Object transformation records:
=-=-=
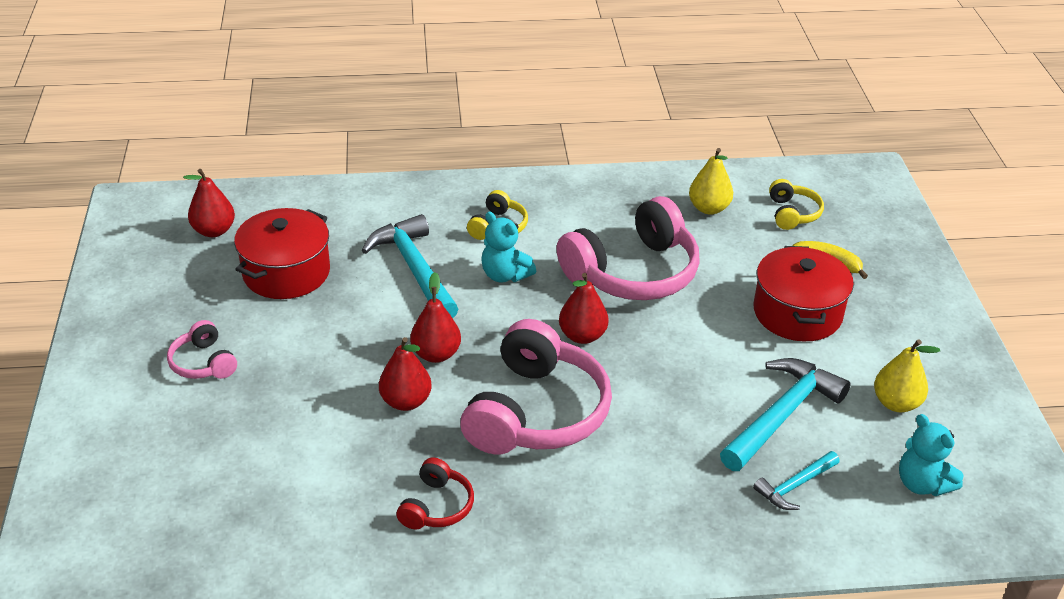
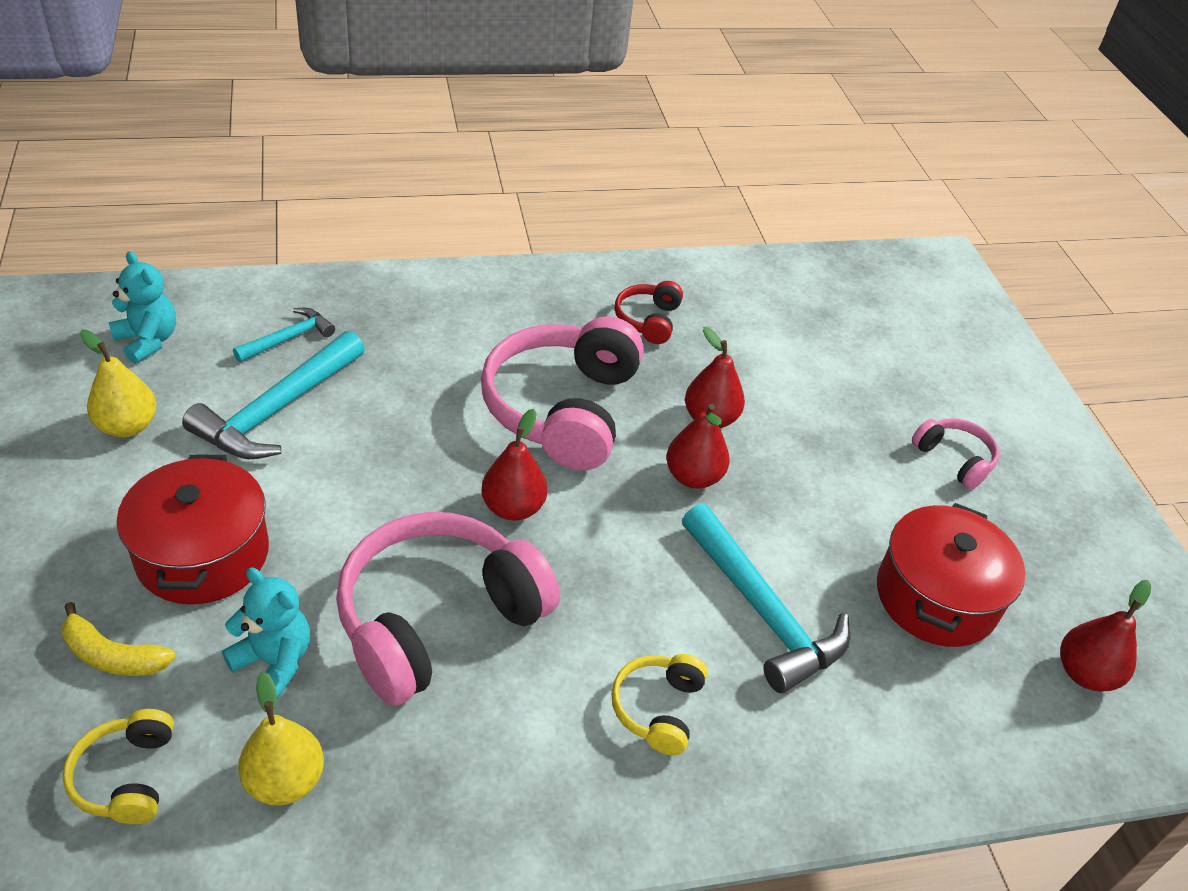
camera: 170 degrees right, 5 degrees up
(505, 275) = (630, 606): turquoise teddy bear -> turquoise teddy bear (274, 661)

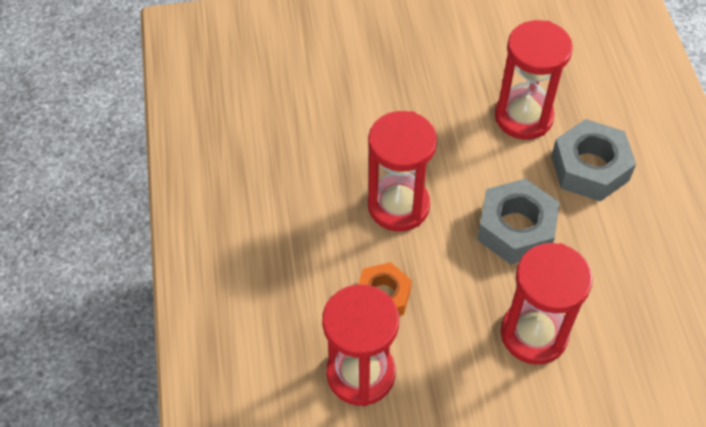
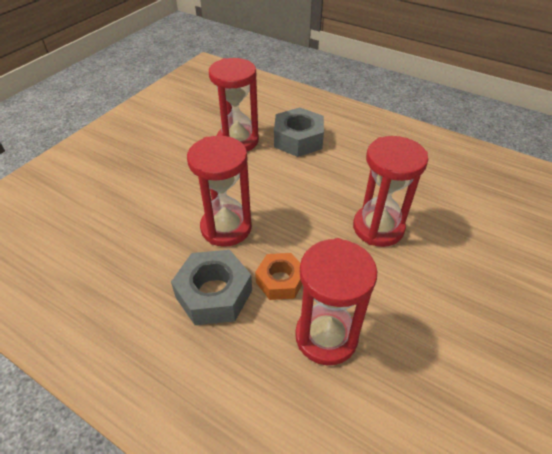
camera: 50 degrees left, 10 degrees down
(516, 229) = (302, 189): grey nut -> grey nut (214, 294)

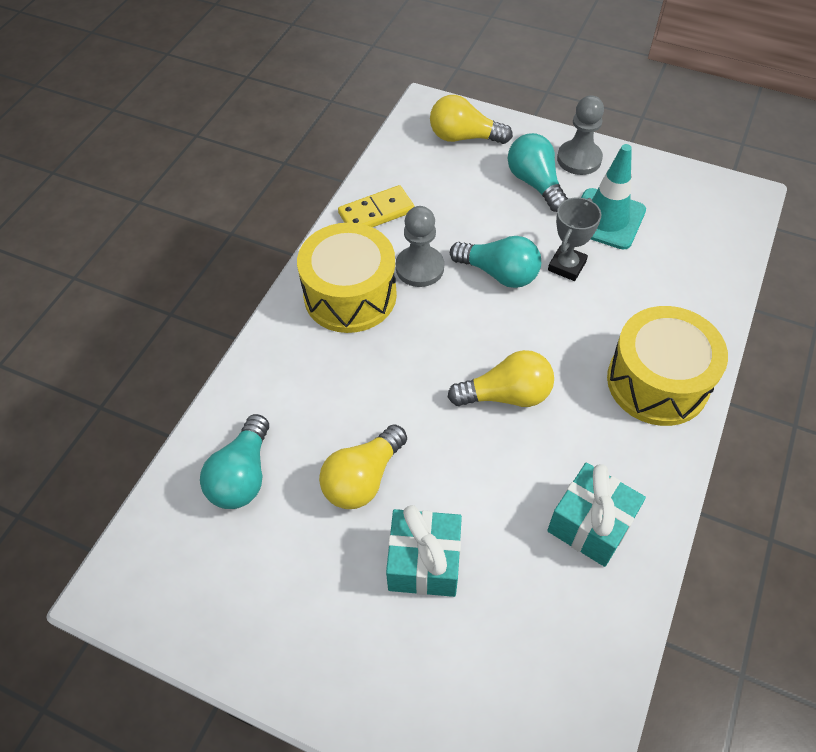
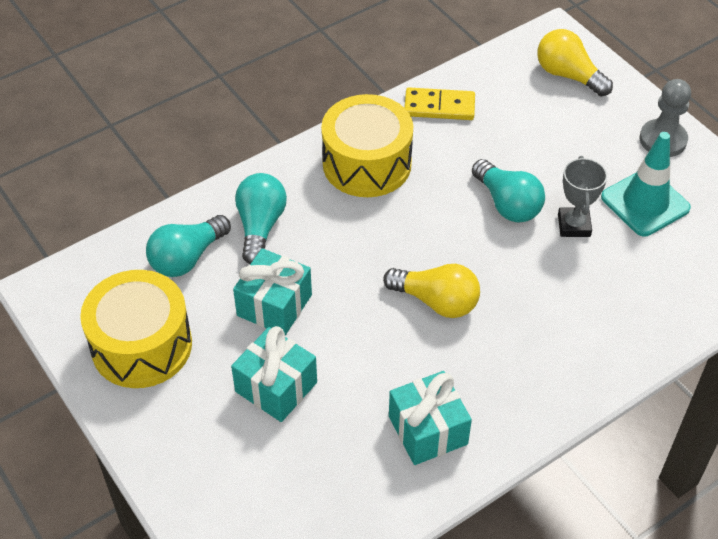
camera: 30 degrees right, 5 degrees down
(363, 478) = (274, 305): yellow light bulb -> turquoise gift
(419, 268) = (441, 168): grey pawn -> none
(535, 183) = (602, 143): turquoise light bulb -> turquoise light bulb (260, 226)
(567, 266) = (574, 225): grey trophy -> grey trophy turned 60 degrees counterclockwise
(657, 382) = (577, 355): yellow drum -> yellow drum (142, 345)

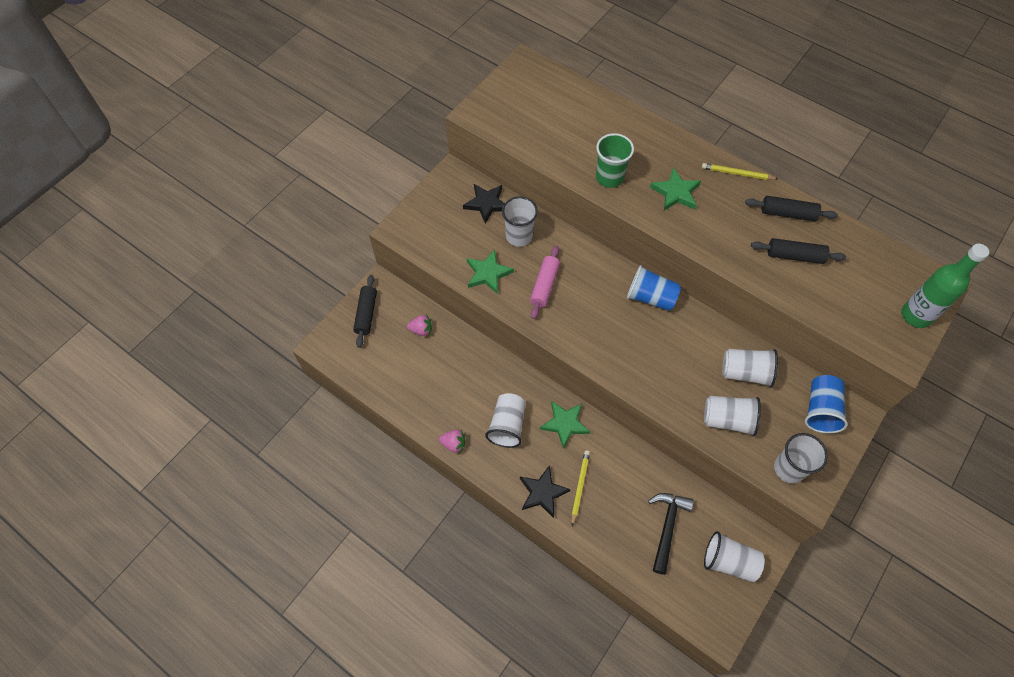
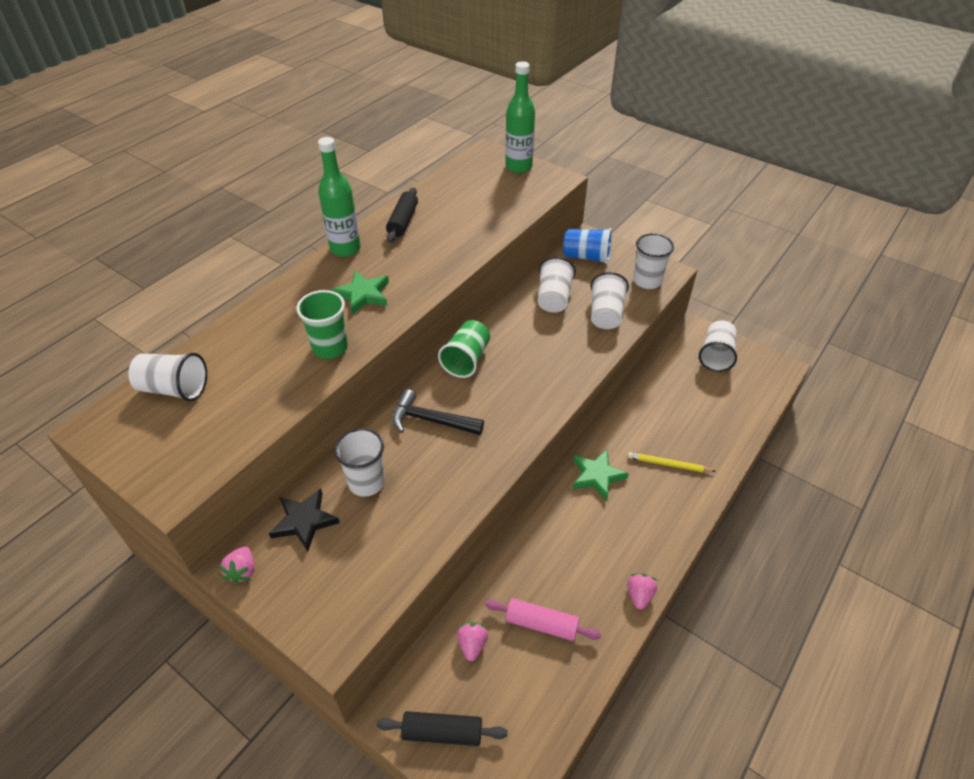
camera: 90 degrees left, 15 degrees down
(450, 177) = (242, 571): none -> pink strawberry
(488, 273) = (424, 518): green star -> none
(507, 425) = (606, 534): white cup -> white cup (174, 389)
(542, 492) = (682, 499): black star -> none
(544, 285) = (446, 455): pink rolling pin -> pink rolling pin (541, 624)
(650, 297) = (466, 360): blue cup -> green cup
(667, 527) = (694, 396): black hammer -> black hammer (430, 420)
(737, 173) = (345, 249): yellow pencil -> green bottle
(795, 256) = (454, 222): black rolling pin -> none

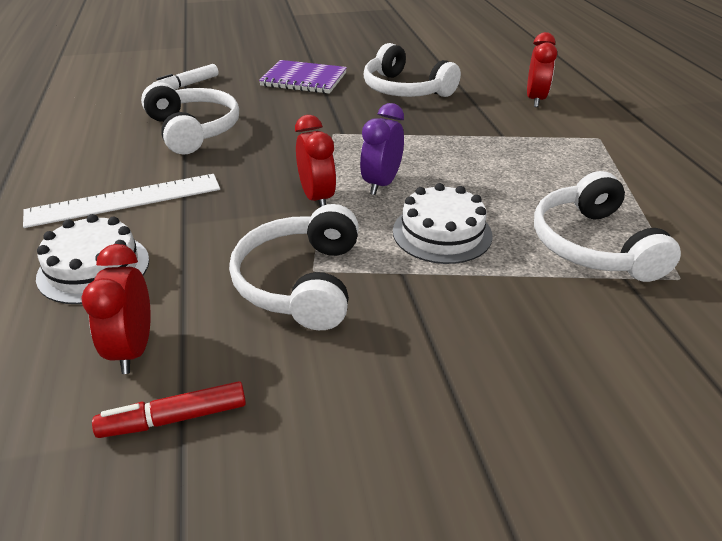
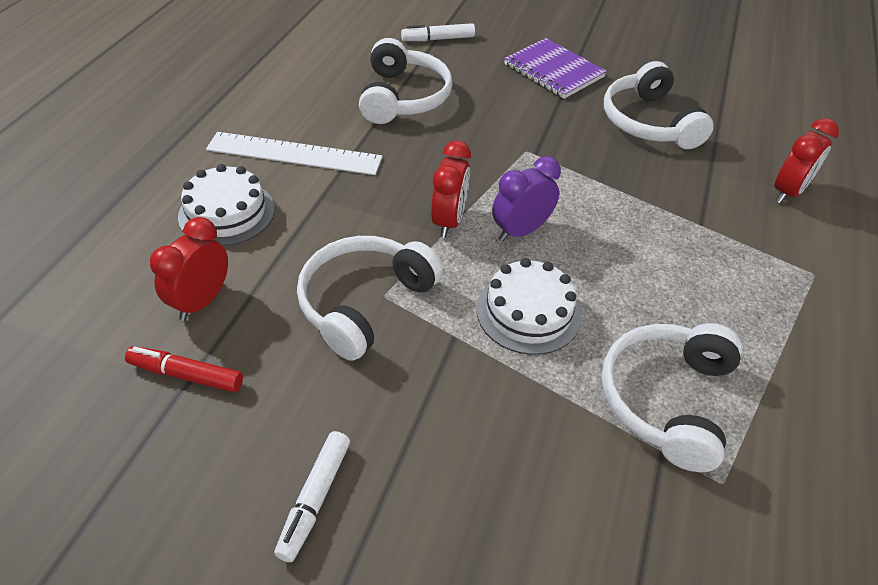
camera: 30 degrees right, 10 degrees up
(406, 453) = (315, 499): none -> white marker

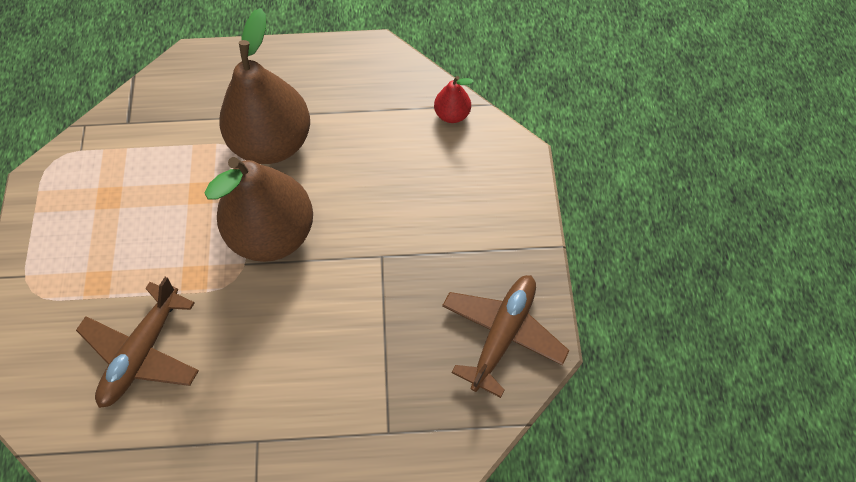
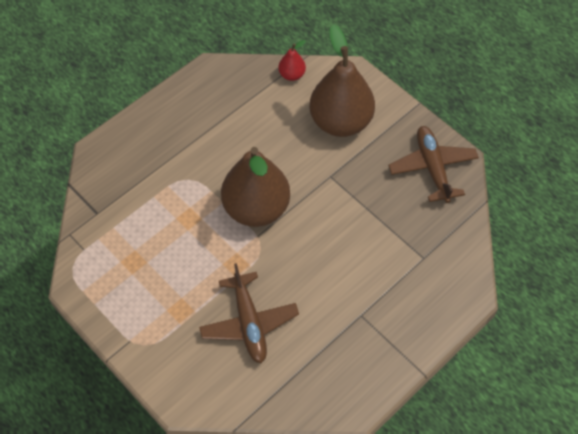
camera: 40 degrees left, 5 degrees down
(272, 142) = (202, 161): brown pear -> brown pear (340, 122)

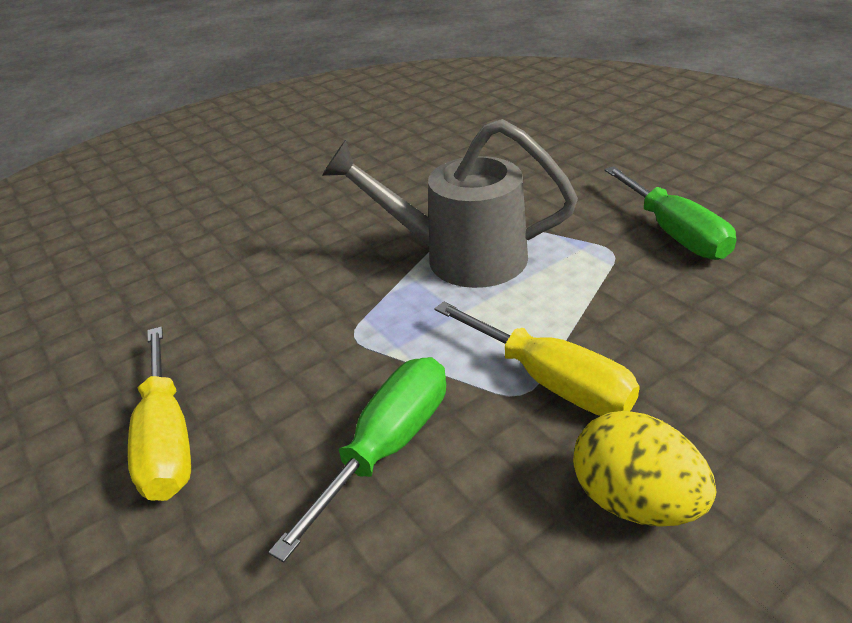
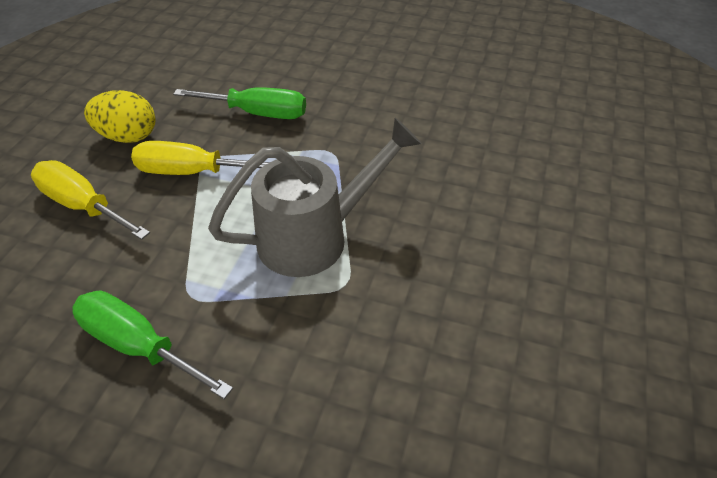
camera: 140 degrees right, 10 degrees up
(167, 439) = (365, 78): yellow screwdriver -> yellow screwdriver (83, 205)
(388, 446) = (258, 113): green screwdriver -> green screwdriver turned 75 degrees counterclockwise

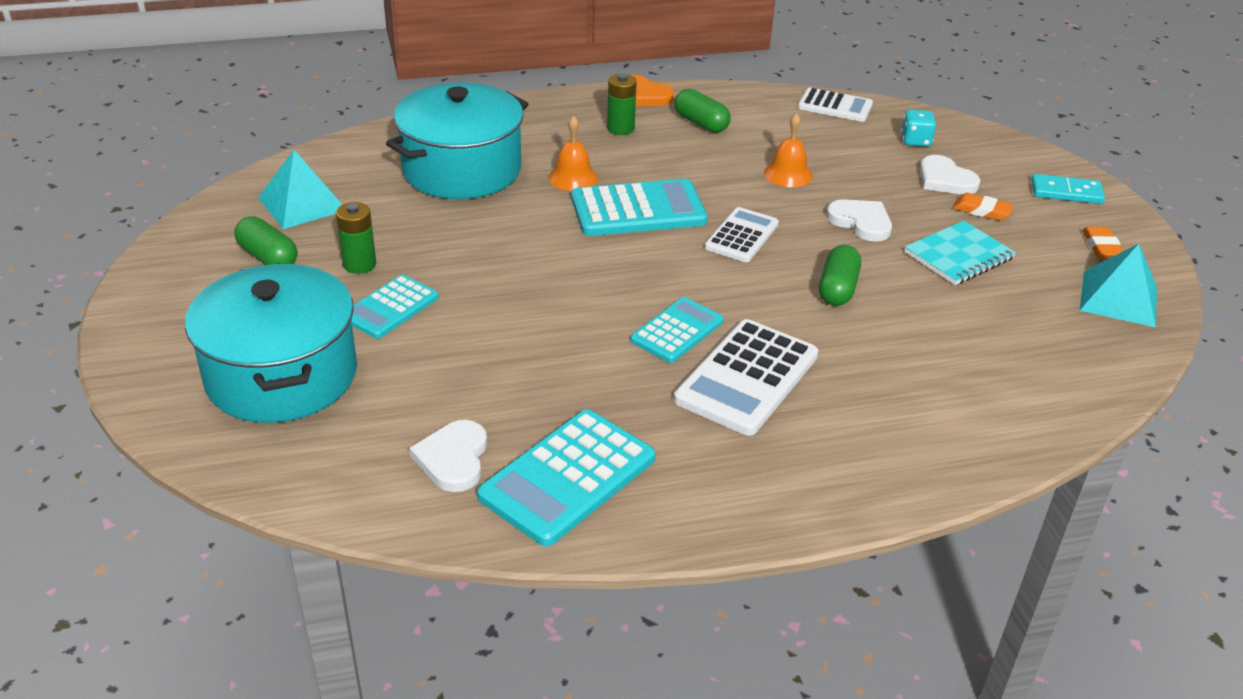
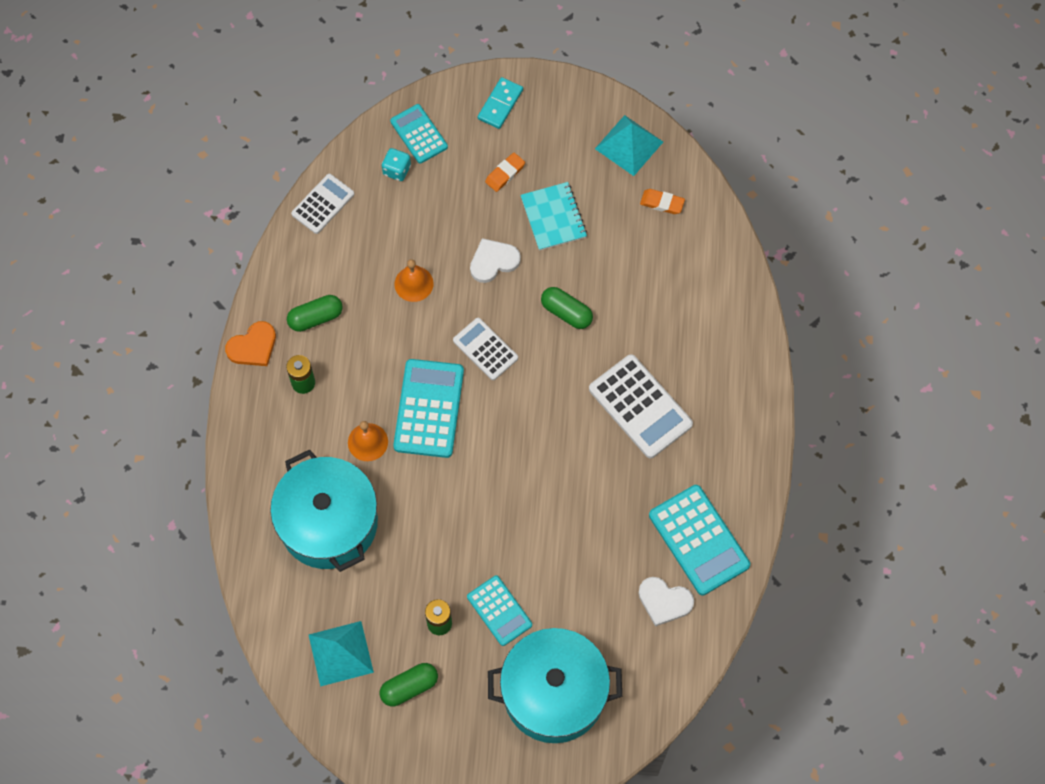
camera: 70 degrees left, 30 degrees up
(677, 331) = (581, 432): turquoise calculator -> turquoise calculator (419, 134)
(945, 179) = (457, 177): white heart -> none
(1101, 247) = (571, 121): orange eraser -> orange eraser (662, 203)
=-=-=
◆ **REQUIRED ACTION**: Each entry above is to be given again exactly, and any image in it is to be dropped.

◆ **RESPONSE TO THIS TASK**:
camera: 170 degrees right, 5 degrees up
(505, 275) = (630, 606): turquoise teddy bear -> turquoise teddy bear (274, 661)

camera: 50 degrees left, 10 degrees down
(516, 229) = (302, 189): grey nut -> grey nut (214, 294)

camera: 30 degrees right, 5 degrees down
(363, 478) = (274, 305): yellow light bulb -> turquoise gift
(419, 268) = (441, 168): grey pawn -> none
(535, 183) = (602, 143): turquoise light bulb -> turquoise light bulb (260, 226)
(567, 266) = (574, 225): grey trophy -> grey trophy turned 60 degrees counterclockwise
(657, 382) = (577, 355): yellow drum -> yellow drum (142, 345)

camera: 90 degrees left, 15 degrees down
(450, 177) = (242, 571): none -> pink strawberry
(488, 273) = (424, 518): green star -> none
(507, 425) = (606, 534): white cup -> white cup (174, 389)
(542, 492) = (682, 499): black star -> none
(544, 285) = (446, 455): pink rolling pin -> pink rolling pin (541, 624)
(650, 297) = (466, 360): blue cup -> green cup
(667, 527) = (694, 396): black hammer -> black hammer (430, 420)
(737, 173) = (345, 249): yellow pencil -> green bottle
(795, 256) = (454, 222): black rolling pin -> none

camera: 30 degrees right, 10 degrees up
(406, 453) = (315, 499): none -> white marker

camera: 40 degrees left, 5 degrees down
(272, 142) = (202, 161): brown pear -> brown pear (340, 122)

camera: 140 degrees right, 10 degrees up
(167, 439) = (365, 78): yellow screwdriver -> yellow screwdriver (83, 205)
(388, 446) = (258, 113): green screwdriver -> green screwdriver turned 75 degrees counterclockwise

camera: 70 degrees left, 30 degrees up
(677, 331) = (581, 432): turquoise calculator -> turquoise calculator (419, 134)
(945, 179) = (457, 177): white heart -> none
(1101, 247) = (571, 121): orange eraser -> orange eraser (662, 203)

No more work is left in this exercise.